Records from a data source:

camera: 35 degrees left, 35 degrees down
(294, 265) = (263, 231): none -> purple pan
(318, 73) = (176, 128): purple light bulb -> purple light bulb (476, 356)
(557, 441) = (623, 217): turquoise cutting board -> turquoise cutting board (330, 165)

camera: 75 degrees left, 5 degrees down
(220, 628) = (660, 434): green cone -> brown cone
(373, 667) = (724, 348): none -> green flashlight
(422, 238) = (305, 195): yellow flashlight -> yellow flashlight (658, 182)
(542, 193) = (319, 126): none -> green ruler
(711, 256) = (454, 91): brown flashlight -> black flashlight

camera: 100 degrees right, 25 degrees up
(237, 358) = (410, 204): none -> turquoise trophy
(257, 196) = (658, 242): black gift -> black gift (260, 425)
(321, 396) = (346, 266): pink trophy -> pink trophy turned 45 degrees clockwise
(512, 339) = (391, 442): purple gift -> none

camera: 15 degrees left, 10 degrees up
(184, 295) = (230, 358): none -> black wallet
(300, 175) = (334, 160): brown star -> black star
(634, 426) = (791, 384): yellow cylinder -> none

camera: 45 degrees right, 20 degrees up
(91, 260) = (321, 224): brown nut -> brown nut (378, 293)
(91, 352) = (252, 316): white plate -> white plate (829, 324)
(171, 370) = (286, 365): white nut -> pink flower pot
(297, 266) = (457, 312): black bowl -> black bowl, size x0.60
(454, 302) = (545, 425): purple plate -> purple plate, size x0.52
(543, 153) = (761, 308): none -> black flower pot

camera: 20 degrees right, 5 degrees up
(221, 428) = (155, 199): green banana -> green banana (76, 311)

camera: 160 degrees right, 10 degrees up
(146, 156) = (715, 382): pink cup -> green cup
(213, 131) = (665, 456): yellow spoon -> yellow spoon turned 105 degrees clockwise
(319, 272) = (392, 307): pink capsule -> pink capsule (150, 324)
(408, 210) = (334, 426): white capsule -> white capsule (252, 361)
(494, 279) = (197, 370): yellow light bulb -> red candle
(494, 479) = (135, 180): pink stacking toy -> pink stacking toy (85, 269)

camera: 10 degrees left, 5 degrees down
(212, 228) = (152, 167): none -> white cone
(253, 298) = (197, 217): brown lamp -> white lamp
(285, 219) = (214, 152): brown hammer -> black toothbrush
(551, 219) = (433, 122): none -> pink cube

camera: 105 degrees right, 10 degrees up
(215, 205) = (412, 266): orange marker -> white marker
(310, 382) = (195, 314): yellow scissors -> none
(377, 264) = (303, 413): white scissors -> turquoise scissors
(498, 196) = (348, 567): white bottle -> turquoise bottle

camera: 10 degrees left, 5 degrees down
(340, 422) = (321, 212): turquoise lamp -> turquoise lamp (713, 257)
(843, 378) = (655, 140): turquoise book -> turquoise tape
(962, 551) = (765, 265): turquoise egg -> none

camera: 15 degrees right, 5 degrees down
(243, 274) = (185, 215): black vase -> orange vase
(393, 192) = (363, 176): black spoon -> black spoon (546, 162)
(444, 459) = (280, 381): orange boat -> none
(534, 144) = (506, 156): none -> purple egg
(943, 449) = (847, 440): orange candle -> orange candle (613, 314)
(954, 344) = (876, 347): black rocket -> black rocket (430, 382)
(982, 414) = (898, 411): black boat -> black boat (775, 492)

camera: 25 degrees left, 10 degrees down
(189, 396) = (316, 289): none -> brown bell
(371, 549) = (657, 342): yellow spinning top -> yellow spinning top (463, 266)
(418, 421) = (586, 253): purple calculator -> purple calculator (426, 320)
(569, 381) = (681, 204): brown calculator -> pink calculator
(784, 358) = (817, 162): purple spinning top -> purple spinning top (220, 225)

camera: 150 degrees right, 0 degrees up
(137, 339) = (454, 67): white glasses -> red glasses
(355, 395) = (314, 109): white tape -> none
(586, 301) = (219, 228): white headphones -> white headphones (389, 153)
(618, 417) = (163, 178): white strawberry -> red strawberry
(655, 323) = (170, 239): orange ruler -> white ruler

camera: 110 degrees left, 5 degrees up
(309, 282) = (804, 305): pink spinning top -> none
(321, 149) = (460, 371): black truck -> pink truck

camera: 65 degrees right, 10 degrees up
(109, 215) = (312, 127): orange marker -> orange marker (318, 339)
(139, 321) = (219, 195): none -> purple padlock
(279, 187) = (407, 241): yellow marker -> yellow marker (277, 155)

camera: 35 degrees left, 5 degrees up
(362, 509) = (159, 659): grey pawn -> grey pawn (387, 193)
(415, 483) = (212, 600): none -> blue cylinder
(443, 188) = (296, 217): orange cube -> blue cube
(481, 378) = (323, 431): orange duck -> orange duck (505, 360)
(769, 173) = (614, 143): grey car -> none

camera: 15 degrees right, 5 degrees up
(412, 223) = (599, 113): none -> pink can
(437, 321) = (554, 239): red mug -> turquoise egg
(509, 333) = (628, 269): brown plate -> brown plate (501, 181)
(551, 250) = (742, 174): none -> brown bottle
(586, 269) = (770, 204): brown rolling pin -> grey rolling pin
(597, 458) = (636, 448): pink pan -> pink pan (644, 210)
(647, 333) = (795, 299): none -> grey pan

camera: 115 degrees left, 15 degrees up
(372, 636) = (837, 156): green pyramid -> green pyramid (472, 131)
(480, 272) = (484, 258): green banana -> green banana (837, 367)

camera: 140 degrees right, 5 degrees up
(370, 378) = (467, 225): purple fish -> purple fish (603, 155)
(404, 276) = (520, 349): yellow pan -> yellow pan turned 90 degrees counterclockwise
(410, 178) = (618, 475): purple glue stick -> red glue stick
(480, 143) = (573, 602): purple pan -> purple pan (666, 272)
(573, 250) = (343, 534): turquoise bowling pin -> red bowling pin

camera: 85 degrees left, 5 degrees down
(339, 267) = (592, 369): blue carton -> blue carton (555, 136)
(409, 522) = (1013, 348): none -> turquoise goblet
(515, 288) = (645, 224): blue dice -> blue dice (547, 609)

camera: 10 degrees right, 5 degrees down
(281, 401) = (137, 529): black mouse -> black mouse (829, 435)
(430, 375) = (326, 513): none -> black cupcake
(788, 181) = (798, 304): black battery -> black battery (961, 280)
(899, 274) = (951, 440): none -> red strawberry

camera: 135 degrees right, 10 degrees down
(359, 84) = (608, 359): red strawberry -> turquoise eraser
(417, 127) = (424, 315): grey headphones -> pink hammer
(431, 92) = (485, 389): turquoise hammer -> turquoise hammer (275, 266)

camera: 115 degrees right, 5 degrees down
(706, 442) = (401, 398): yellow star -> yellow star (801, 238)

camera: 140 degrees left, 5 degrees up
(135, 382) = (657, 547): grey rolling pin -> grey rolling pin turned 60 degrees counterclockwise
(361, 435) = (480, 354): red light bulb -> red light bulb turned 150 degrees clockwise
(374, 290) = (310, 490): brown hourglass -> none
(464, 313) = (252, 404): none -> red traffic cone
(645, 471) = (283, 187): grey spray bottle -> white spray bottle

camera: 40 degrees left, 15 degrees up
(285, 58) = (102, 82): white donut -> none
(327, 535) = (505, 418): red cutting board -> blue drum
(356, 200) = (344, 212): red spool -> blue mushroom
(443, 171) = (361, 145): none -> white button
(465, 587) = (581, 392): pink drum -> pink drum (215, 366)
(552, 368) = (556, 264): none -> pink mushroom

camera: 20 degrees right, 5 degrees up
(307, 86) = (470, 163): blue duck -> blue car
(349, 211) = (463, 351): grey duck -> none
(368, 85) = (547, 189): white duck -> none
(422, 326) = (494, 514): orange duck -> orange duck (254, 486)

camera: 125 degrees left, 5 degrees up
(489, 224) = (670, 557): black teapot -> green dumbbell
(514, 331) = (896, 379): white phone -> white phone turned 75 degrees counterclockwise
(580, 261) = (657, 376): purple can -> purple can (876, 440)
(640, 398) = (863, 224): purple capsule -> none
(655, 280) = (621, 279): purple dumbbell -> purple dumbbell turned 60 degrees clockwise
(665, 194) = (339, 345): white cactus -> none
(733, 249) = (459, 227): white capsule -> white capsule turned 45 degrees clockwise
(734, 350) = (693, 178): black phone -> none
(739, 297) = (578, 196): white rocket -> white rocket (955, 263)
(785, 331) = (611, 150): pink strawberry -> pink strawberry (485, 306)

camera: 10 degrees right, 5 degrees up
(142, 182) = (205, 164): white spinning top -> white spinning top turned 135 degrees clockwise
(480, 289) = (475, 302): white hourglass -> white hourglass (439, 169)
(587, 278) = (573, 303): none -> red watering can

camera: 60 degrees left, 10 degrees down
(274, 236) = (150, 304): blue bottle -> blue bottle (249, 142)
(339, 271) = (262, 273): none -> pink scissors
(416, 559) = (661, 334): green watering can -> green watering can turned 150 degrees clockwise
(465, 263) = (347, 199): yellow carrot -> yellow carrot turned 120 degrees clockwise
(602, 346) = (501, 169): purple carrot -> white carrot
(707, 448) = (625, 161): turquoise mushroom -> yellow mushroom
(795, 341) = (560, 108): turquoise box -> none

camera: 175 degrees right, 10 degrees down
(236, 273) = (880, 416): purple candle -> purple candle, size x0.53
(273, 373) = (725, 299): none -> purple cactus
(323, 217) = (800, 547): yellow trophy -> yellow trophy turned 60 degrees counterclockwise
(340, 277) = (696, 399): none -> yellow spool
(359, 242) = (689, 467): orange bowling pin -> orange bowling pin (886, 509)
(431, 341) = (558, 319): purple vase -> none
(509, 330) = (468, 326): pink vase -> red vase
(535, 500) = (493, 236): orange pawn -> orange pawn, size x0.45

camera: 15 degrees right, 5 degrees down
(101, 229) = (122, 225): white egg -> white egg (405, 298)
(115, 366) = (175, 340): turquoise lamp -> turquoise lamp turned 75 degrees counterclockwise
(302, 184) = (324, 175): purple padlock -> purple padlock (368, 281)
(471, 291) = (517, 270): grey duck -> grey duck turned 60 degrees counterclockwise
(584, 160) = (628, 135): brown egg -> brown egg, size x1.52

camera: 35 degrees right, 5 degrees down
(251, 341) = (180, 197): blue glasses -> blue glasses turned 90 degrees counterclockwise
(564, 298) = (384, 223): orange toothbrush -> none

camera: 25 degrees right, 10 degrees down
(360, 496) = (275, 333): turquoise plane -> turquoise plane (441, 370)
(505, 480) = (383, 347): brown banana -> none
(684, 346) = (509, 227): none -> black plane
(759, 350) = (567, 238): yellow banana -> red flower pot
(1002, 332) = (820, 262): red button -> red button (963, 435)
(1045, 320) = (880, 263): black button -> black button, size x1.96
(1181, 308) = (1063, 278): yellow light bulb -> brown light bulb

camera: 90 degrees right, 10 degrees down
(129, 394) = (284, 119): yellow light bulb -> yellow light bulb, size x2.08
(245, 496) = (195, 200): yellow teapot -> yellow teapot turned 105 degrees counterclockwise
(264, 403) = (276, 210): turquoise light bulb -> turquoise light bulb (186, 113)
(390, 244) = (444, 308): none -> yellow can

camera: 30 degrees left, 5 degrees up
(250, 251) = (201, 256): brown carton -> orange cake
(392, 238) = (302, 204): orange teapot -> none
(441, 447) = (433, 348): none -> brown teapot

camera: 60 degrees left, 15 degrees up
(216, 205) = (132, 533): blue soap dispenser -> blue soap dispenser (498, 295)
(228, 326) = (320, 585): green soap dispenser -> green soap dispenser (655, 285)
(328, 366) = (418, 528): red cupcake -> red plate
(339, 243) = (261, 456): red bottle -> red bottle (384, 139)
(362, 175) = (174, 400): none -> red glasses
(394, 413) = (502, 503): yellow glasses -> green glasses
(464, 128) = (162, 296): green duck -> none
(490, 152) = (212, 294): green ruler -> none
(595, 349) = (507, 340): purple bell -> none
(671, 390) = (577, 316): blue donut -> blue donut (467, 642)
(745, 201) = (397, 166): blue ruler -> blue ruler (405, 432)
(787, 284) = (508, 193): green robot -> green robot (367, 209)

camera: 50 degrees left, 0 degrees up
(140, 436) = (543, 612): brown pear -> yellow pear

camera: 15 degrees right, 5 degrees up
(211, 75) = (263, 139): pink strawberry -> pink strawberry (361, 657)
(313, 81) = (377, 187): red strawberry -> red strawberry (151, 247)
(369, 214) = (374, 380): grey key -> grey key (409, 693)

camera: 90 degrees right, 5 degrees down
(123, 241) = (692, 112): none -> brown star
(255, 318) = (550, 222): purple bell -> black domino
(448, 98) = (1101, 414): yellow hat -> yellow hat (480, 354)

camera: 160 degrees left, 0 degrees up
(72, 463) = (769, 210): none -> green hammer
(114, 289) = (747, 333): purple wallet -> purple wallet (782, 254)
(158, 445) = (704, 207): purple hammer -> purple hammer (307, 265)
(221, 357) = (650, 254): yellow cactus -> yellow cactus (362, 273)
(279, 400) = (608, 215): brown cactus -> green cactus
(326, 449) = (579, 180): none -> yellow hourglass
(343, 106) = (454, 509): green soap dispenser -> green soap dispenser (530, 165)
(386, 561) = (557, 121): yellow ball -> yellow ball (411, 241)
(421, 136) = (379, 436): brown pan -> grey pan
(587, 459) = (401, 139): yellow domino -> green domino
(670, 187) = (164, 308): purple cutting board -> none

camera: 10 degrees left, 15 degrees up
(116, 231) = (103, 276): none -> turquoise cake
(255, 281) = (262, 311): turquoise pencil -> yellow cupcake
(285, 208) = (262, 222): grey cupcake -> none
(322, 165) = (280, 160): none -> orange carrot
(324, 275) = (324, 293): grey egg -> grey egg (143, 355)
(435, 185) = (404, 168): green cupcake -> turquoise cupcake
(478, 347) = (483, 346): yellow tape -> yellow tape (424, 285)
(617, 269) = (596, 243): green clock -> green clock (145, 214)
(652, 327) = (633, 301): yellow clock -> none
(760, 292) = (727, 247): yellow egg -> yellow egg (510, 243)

> **Task objective**
Retype the portion of the data above that starts on the line with "(362, 175) = (174, 400): none -> red glasses" and finishes on the line with "camera: 160 degrees left, 0 degrees up", including both of those lines.

> **Answer to this problem**
(362, 175) = (174, 400): none -> red glasses
(394, 413) = (502, 503): yellow glasses -> green glasses
(464, 128) = (162, 296): green duck -> none
(490, 152) = (212, 294): green ruler -> none
(595, 349) = (507, 340): purple bell -> none
(671, 390) = (577, 316): blue donut -> blue donut (467, 642)
(745, 201) = (397, 166): blue ruler -> blue ruler (405, 432)
(787, 284) = (508, 193): green robot -> green robot (367, 209)

camera: 50 degrees left, 0 degrees up
(140, 436) = (543, 612): brown pear -> yellow pear

camera: 15 degrees right, 5 degrees up
(211, 75) = (263, 139): pink strawberry -> pink strawberry (361, 657)
(313, 81) = (377, 187): red strawberry -> red strawberry (151, 247)
(369, 214) = (374, 380): grey key -> grey key (409, 693)

camera: 90 degrees right, 5 degrees down
(123, 241) = (692, 112): none -> brown star
(255, 318) = (550, 222): purple bell -> black domino
(448, 98) = (1101, 414): yellow hat -> yellow hat (480, 354)

camera: 160 degrees left, 0 degrees up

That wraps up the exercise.